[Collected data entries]
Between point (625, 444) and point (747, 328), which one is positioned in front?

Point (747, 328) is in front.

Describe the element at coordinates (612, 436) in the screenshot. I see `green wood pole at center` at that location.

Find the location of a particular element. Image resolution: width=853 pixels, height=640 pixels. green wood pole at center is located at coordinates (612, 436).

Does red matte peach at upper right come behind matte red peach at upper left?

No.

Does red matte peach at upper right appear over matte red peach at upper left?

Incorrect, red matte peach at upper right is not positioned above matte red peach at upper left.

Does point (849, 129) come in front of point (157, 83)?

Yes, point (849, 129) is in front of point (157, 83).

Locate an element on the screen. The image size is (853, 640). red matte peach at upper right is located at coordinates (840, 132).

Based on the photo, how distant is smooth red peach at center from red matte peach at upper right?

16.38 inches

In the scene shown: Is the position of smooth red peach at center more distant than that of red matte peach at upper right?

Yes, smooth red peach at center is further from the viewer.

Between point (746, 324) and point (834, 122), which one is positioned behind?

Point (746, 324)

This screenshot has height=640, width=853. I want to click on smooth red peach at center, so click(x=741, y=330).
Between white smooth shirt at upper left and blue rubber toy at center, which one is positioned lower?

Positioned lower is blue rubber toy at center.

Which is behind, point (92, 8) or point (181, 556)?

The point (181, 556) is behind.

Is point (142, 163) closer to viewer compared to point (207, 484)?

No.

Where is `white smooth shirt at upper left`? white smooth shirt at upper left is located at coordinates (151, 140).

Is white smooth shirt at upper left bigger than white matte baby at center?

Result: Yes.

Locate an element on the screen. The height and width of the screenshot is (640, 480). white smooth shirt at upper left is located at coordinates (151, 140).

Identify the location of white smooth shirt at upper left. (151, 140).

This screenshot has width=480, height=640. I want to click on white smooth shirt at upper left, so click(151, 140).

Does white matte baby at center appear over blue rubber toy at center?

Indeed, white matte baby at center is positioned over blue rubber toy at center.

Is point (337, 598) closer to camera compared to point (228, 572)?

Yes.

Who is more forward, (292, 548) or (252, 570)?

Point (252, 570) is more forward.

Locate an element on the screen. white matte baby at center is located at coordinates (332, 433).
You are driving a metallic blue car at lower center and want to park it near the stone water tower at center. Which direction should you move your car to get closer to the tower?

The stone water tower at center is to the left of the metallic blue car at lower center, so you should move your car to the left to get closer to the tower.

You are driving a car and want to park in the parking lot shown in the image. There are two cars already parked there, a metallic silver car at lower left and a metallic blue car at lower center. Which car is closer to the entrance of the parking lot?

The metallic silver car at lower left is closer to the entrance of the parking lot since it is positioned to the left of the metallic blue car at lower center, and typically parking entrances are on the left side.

INSTRUCTIONS TO FOLLOW
Turn all of the material above into a numbered list, one entry per line, and leave out the blank lines.

SOLUTION FOR THIS PROBLEM
1. Between point (625, 444) and point (747, 328), which one is positioned in front?
2. Point (747, 328) is in front.
3. Describe the element at coordinates (612, 436) in the screenshot. I see `green wood pole at center` at that location.
4. Find the location of a particular element. Image resolution: width=853 pixels, height=640 pixels. green wood pole at center is located at coordinates (612, 436).
5. Does red matte peach at upper right come behind matte red peach at upper left?
6. No.
7. Does red matte peach at upper right appear over matte red peach at upper left?
8. Incorrect, red matte peach at upper right is not positioned above matte red peach at upper left.
9. Does point (849, 129) come in front of point (157, 83)?
10. Yes, point (849, 129) is in front of point (157, 83).
11. Locate an element on the screen. The image size is (853, 640). red matte peach at upper right is located at coordinates (840, 132).
12. Based on the photo, how distant is smooth red peach at center from red matte peach at upper right?
13. 16.38 inches
14. In the scene shown: Is the position of smooth red peach at center more distant than that of red matte peach at upper right?
15. Yes, smooth red peach at center is further from the viewer.
16. Between point (746, 324) and point (834, 122), which one is positioned behind?
17. Point (746, 324)
18. This screenshot has height=640, width=853. I want to click on smooth red peach at center, so click(x=741, y=330).
19. Between white smooth shirt at upper left and blue rubber toy at center, which one is positioned lower?
20. Positioned lower is blue rubber toy at center.
21. Which is behind, point (92, 8) or point (181, 556)?
22. The point (181, 556) is behind.
23. Is point (142, 163) closer to viewer compared to point (207, 484)?
24. No.
25. Where is `white smooth shirt at upper left`? white smooth shirt at upper left is located at coordinates (151, 140).
26. Is white smooth shirt at upper left bigger than white matte baby at center?
27. Result: Yes.
28. Locate an element on the screen. The height and width of the screenshot is (640, 480). white smooth shirt at upper left is located at coordinates (151, 140).
29. Identify the location of white smooth shirt at upper left. (151, 140).
30. This screenshot has width=480, height=640. I want to click on white smooth shirt at upper left, so click(151, 140).
31. Does white matte baby at center appear over blue rubber toy at center?
32. Indeed, white matte baby at center is positioned over blue rubber toy at center.
33. Is point (337, 598) closer to camera compared to point (228, 572)?
34. Yes.
35. Who is more forward, (292, 548) or (252, 570)?
36. Point (252, 570) is more forward.
37. Locate an element on the screen. white matte baby at center is located at coordinates (332, 433).
38. You are driving a metallic blue car at lower center and want to park it near the stone water tower at center. Which direction should you move your car to get closer to the tower?
39. The stone water tower at center is to the left of the metallic blue car at lower center, so you should move your car to the left to get closer to the tower.
40. You are driving a car and want to park in the parking lot shown in the image. There are two cars already parked there, a metallic silver car at lower left and a metallic blue car at lower center. Which car is closer to the entrance of the parking lot?
41. The metallic silver car at lower left is closer to the entrance of the parking lot since it is positioned to the left of the metallic blue car at lower center, and typically parking entrances are on the left side.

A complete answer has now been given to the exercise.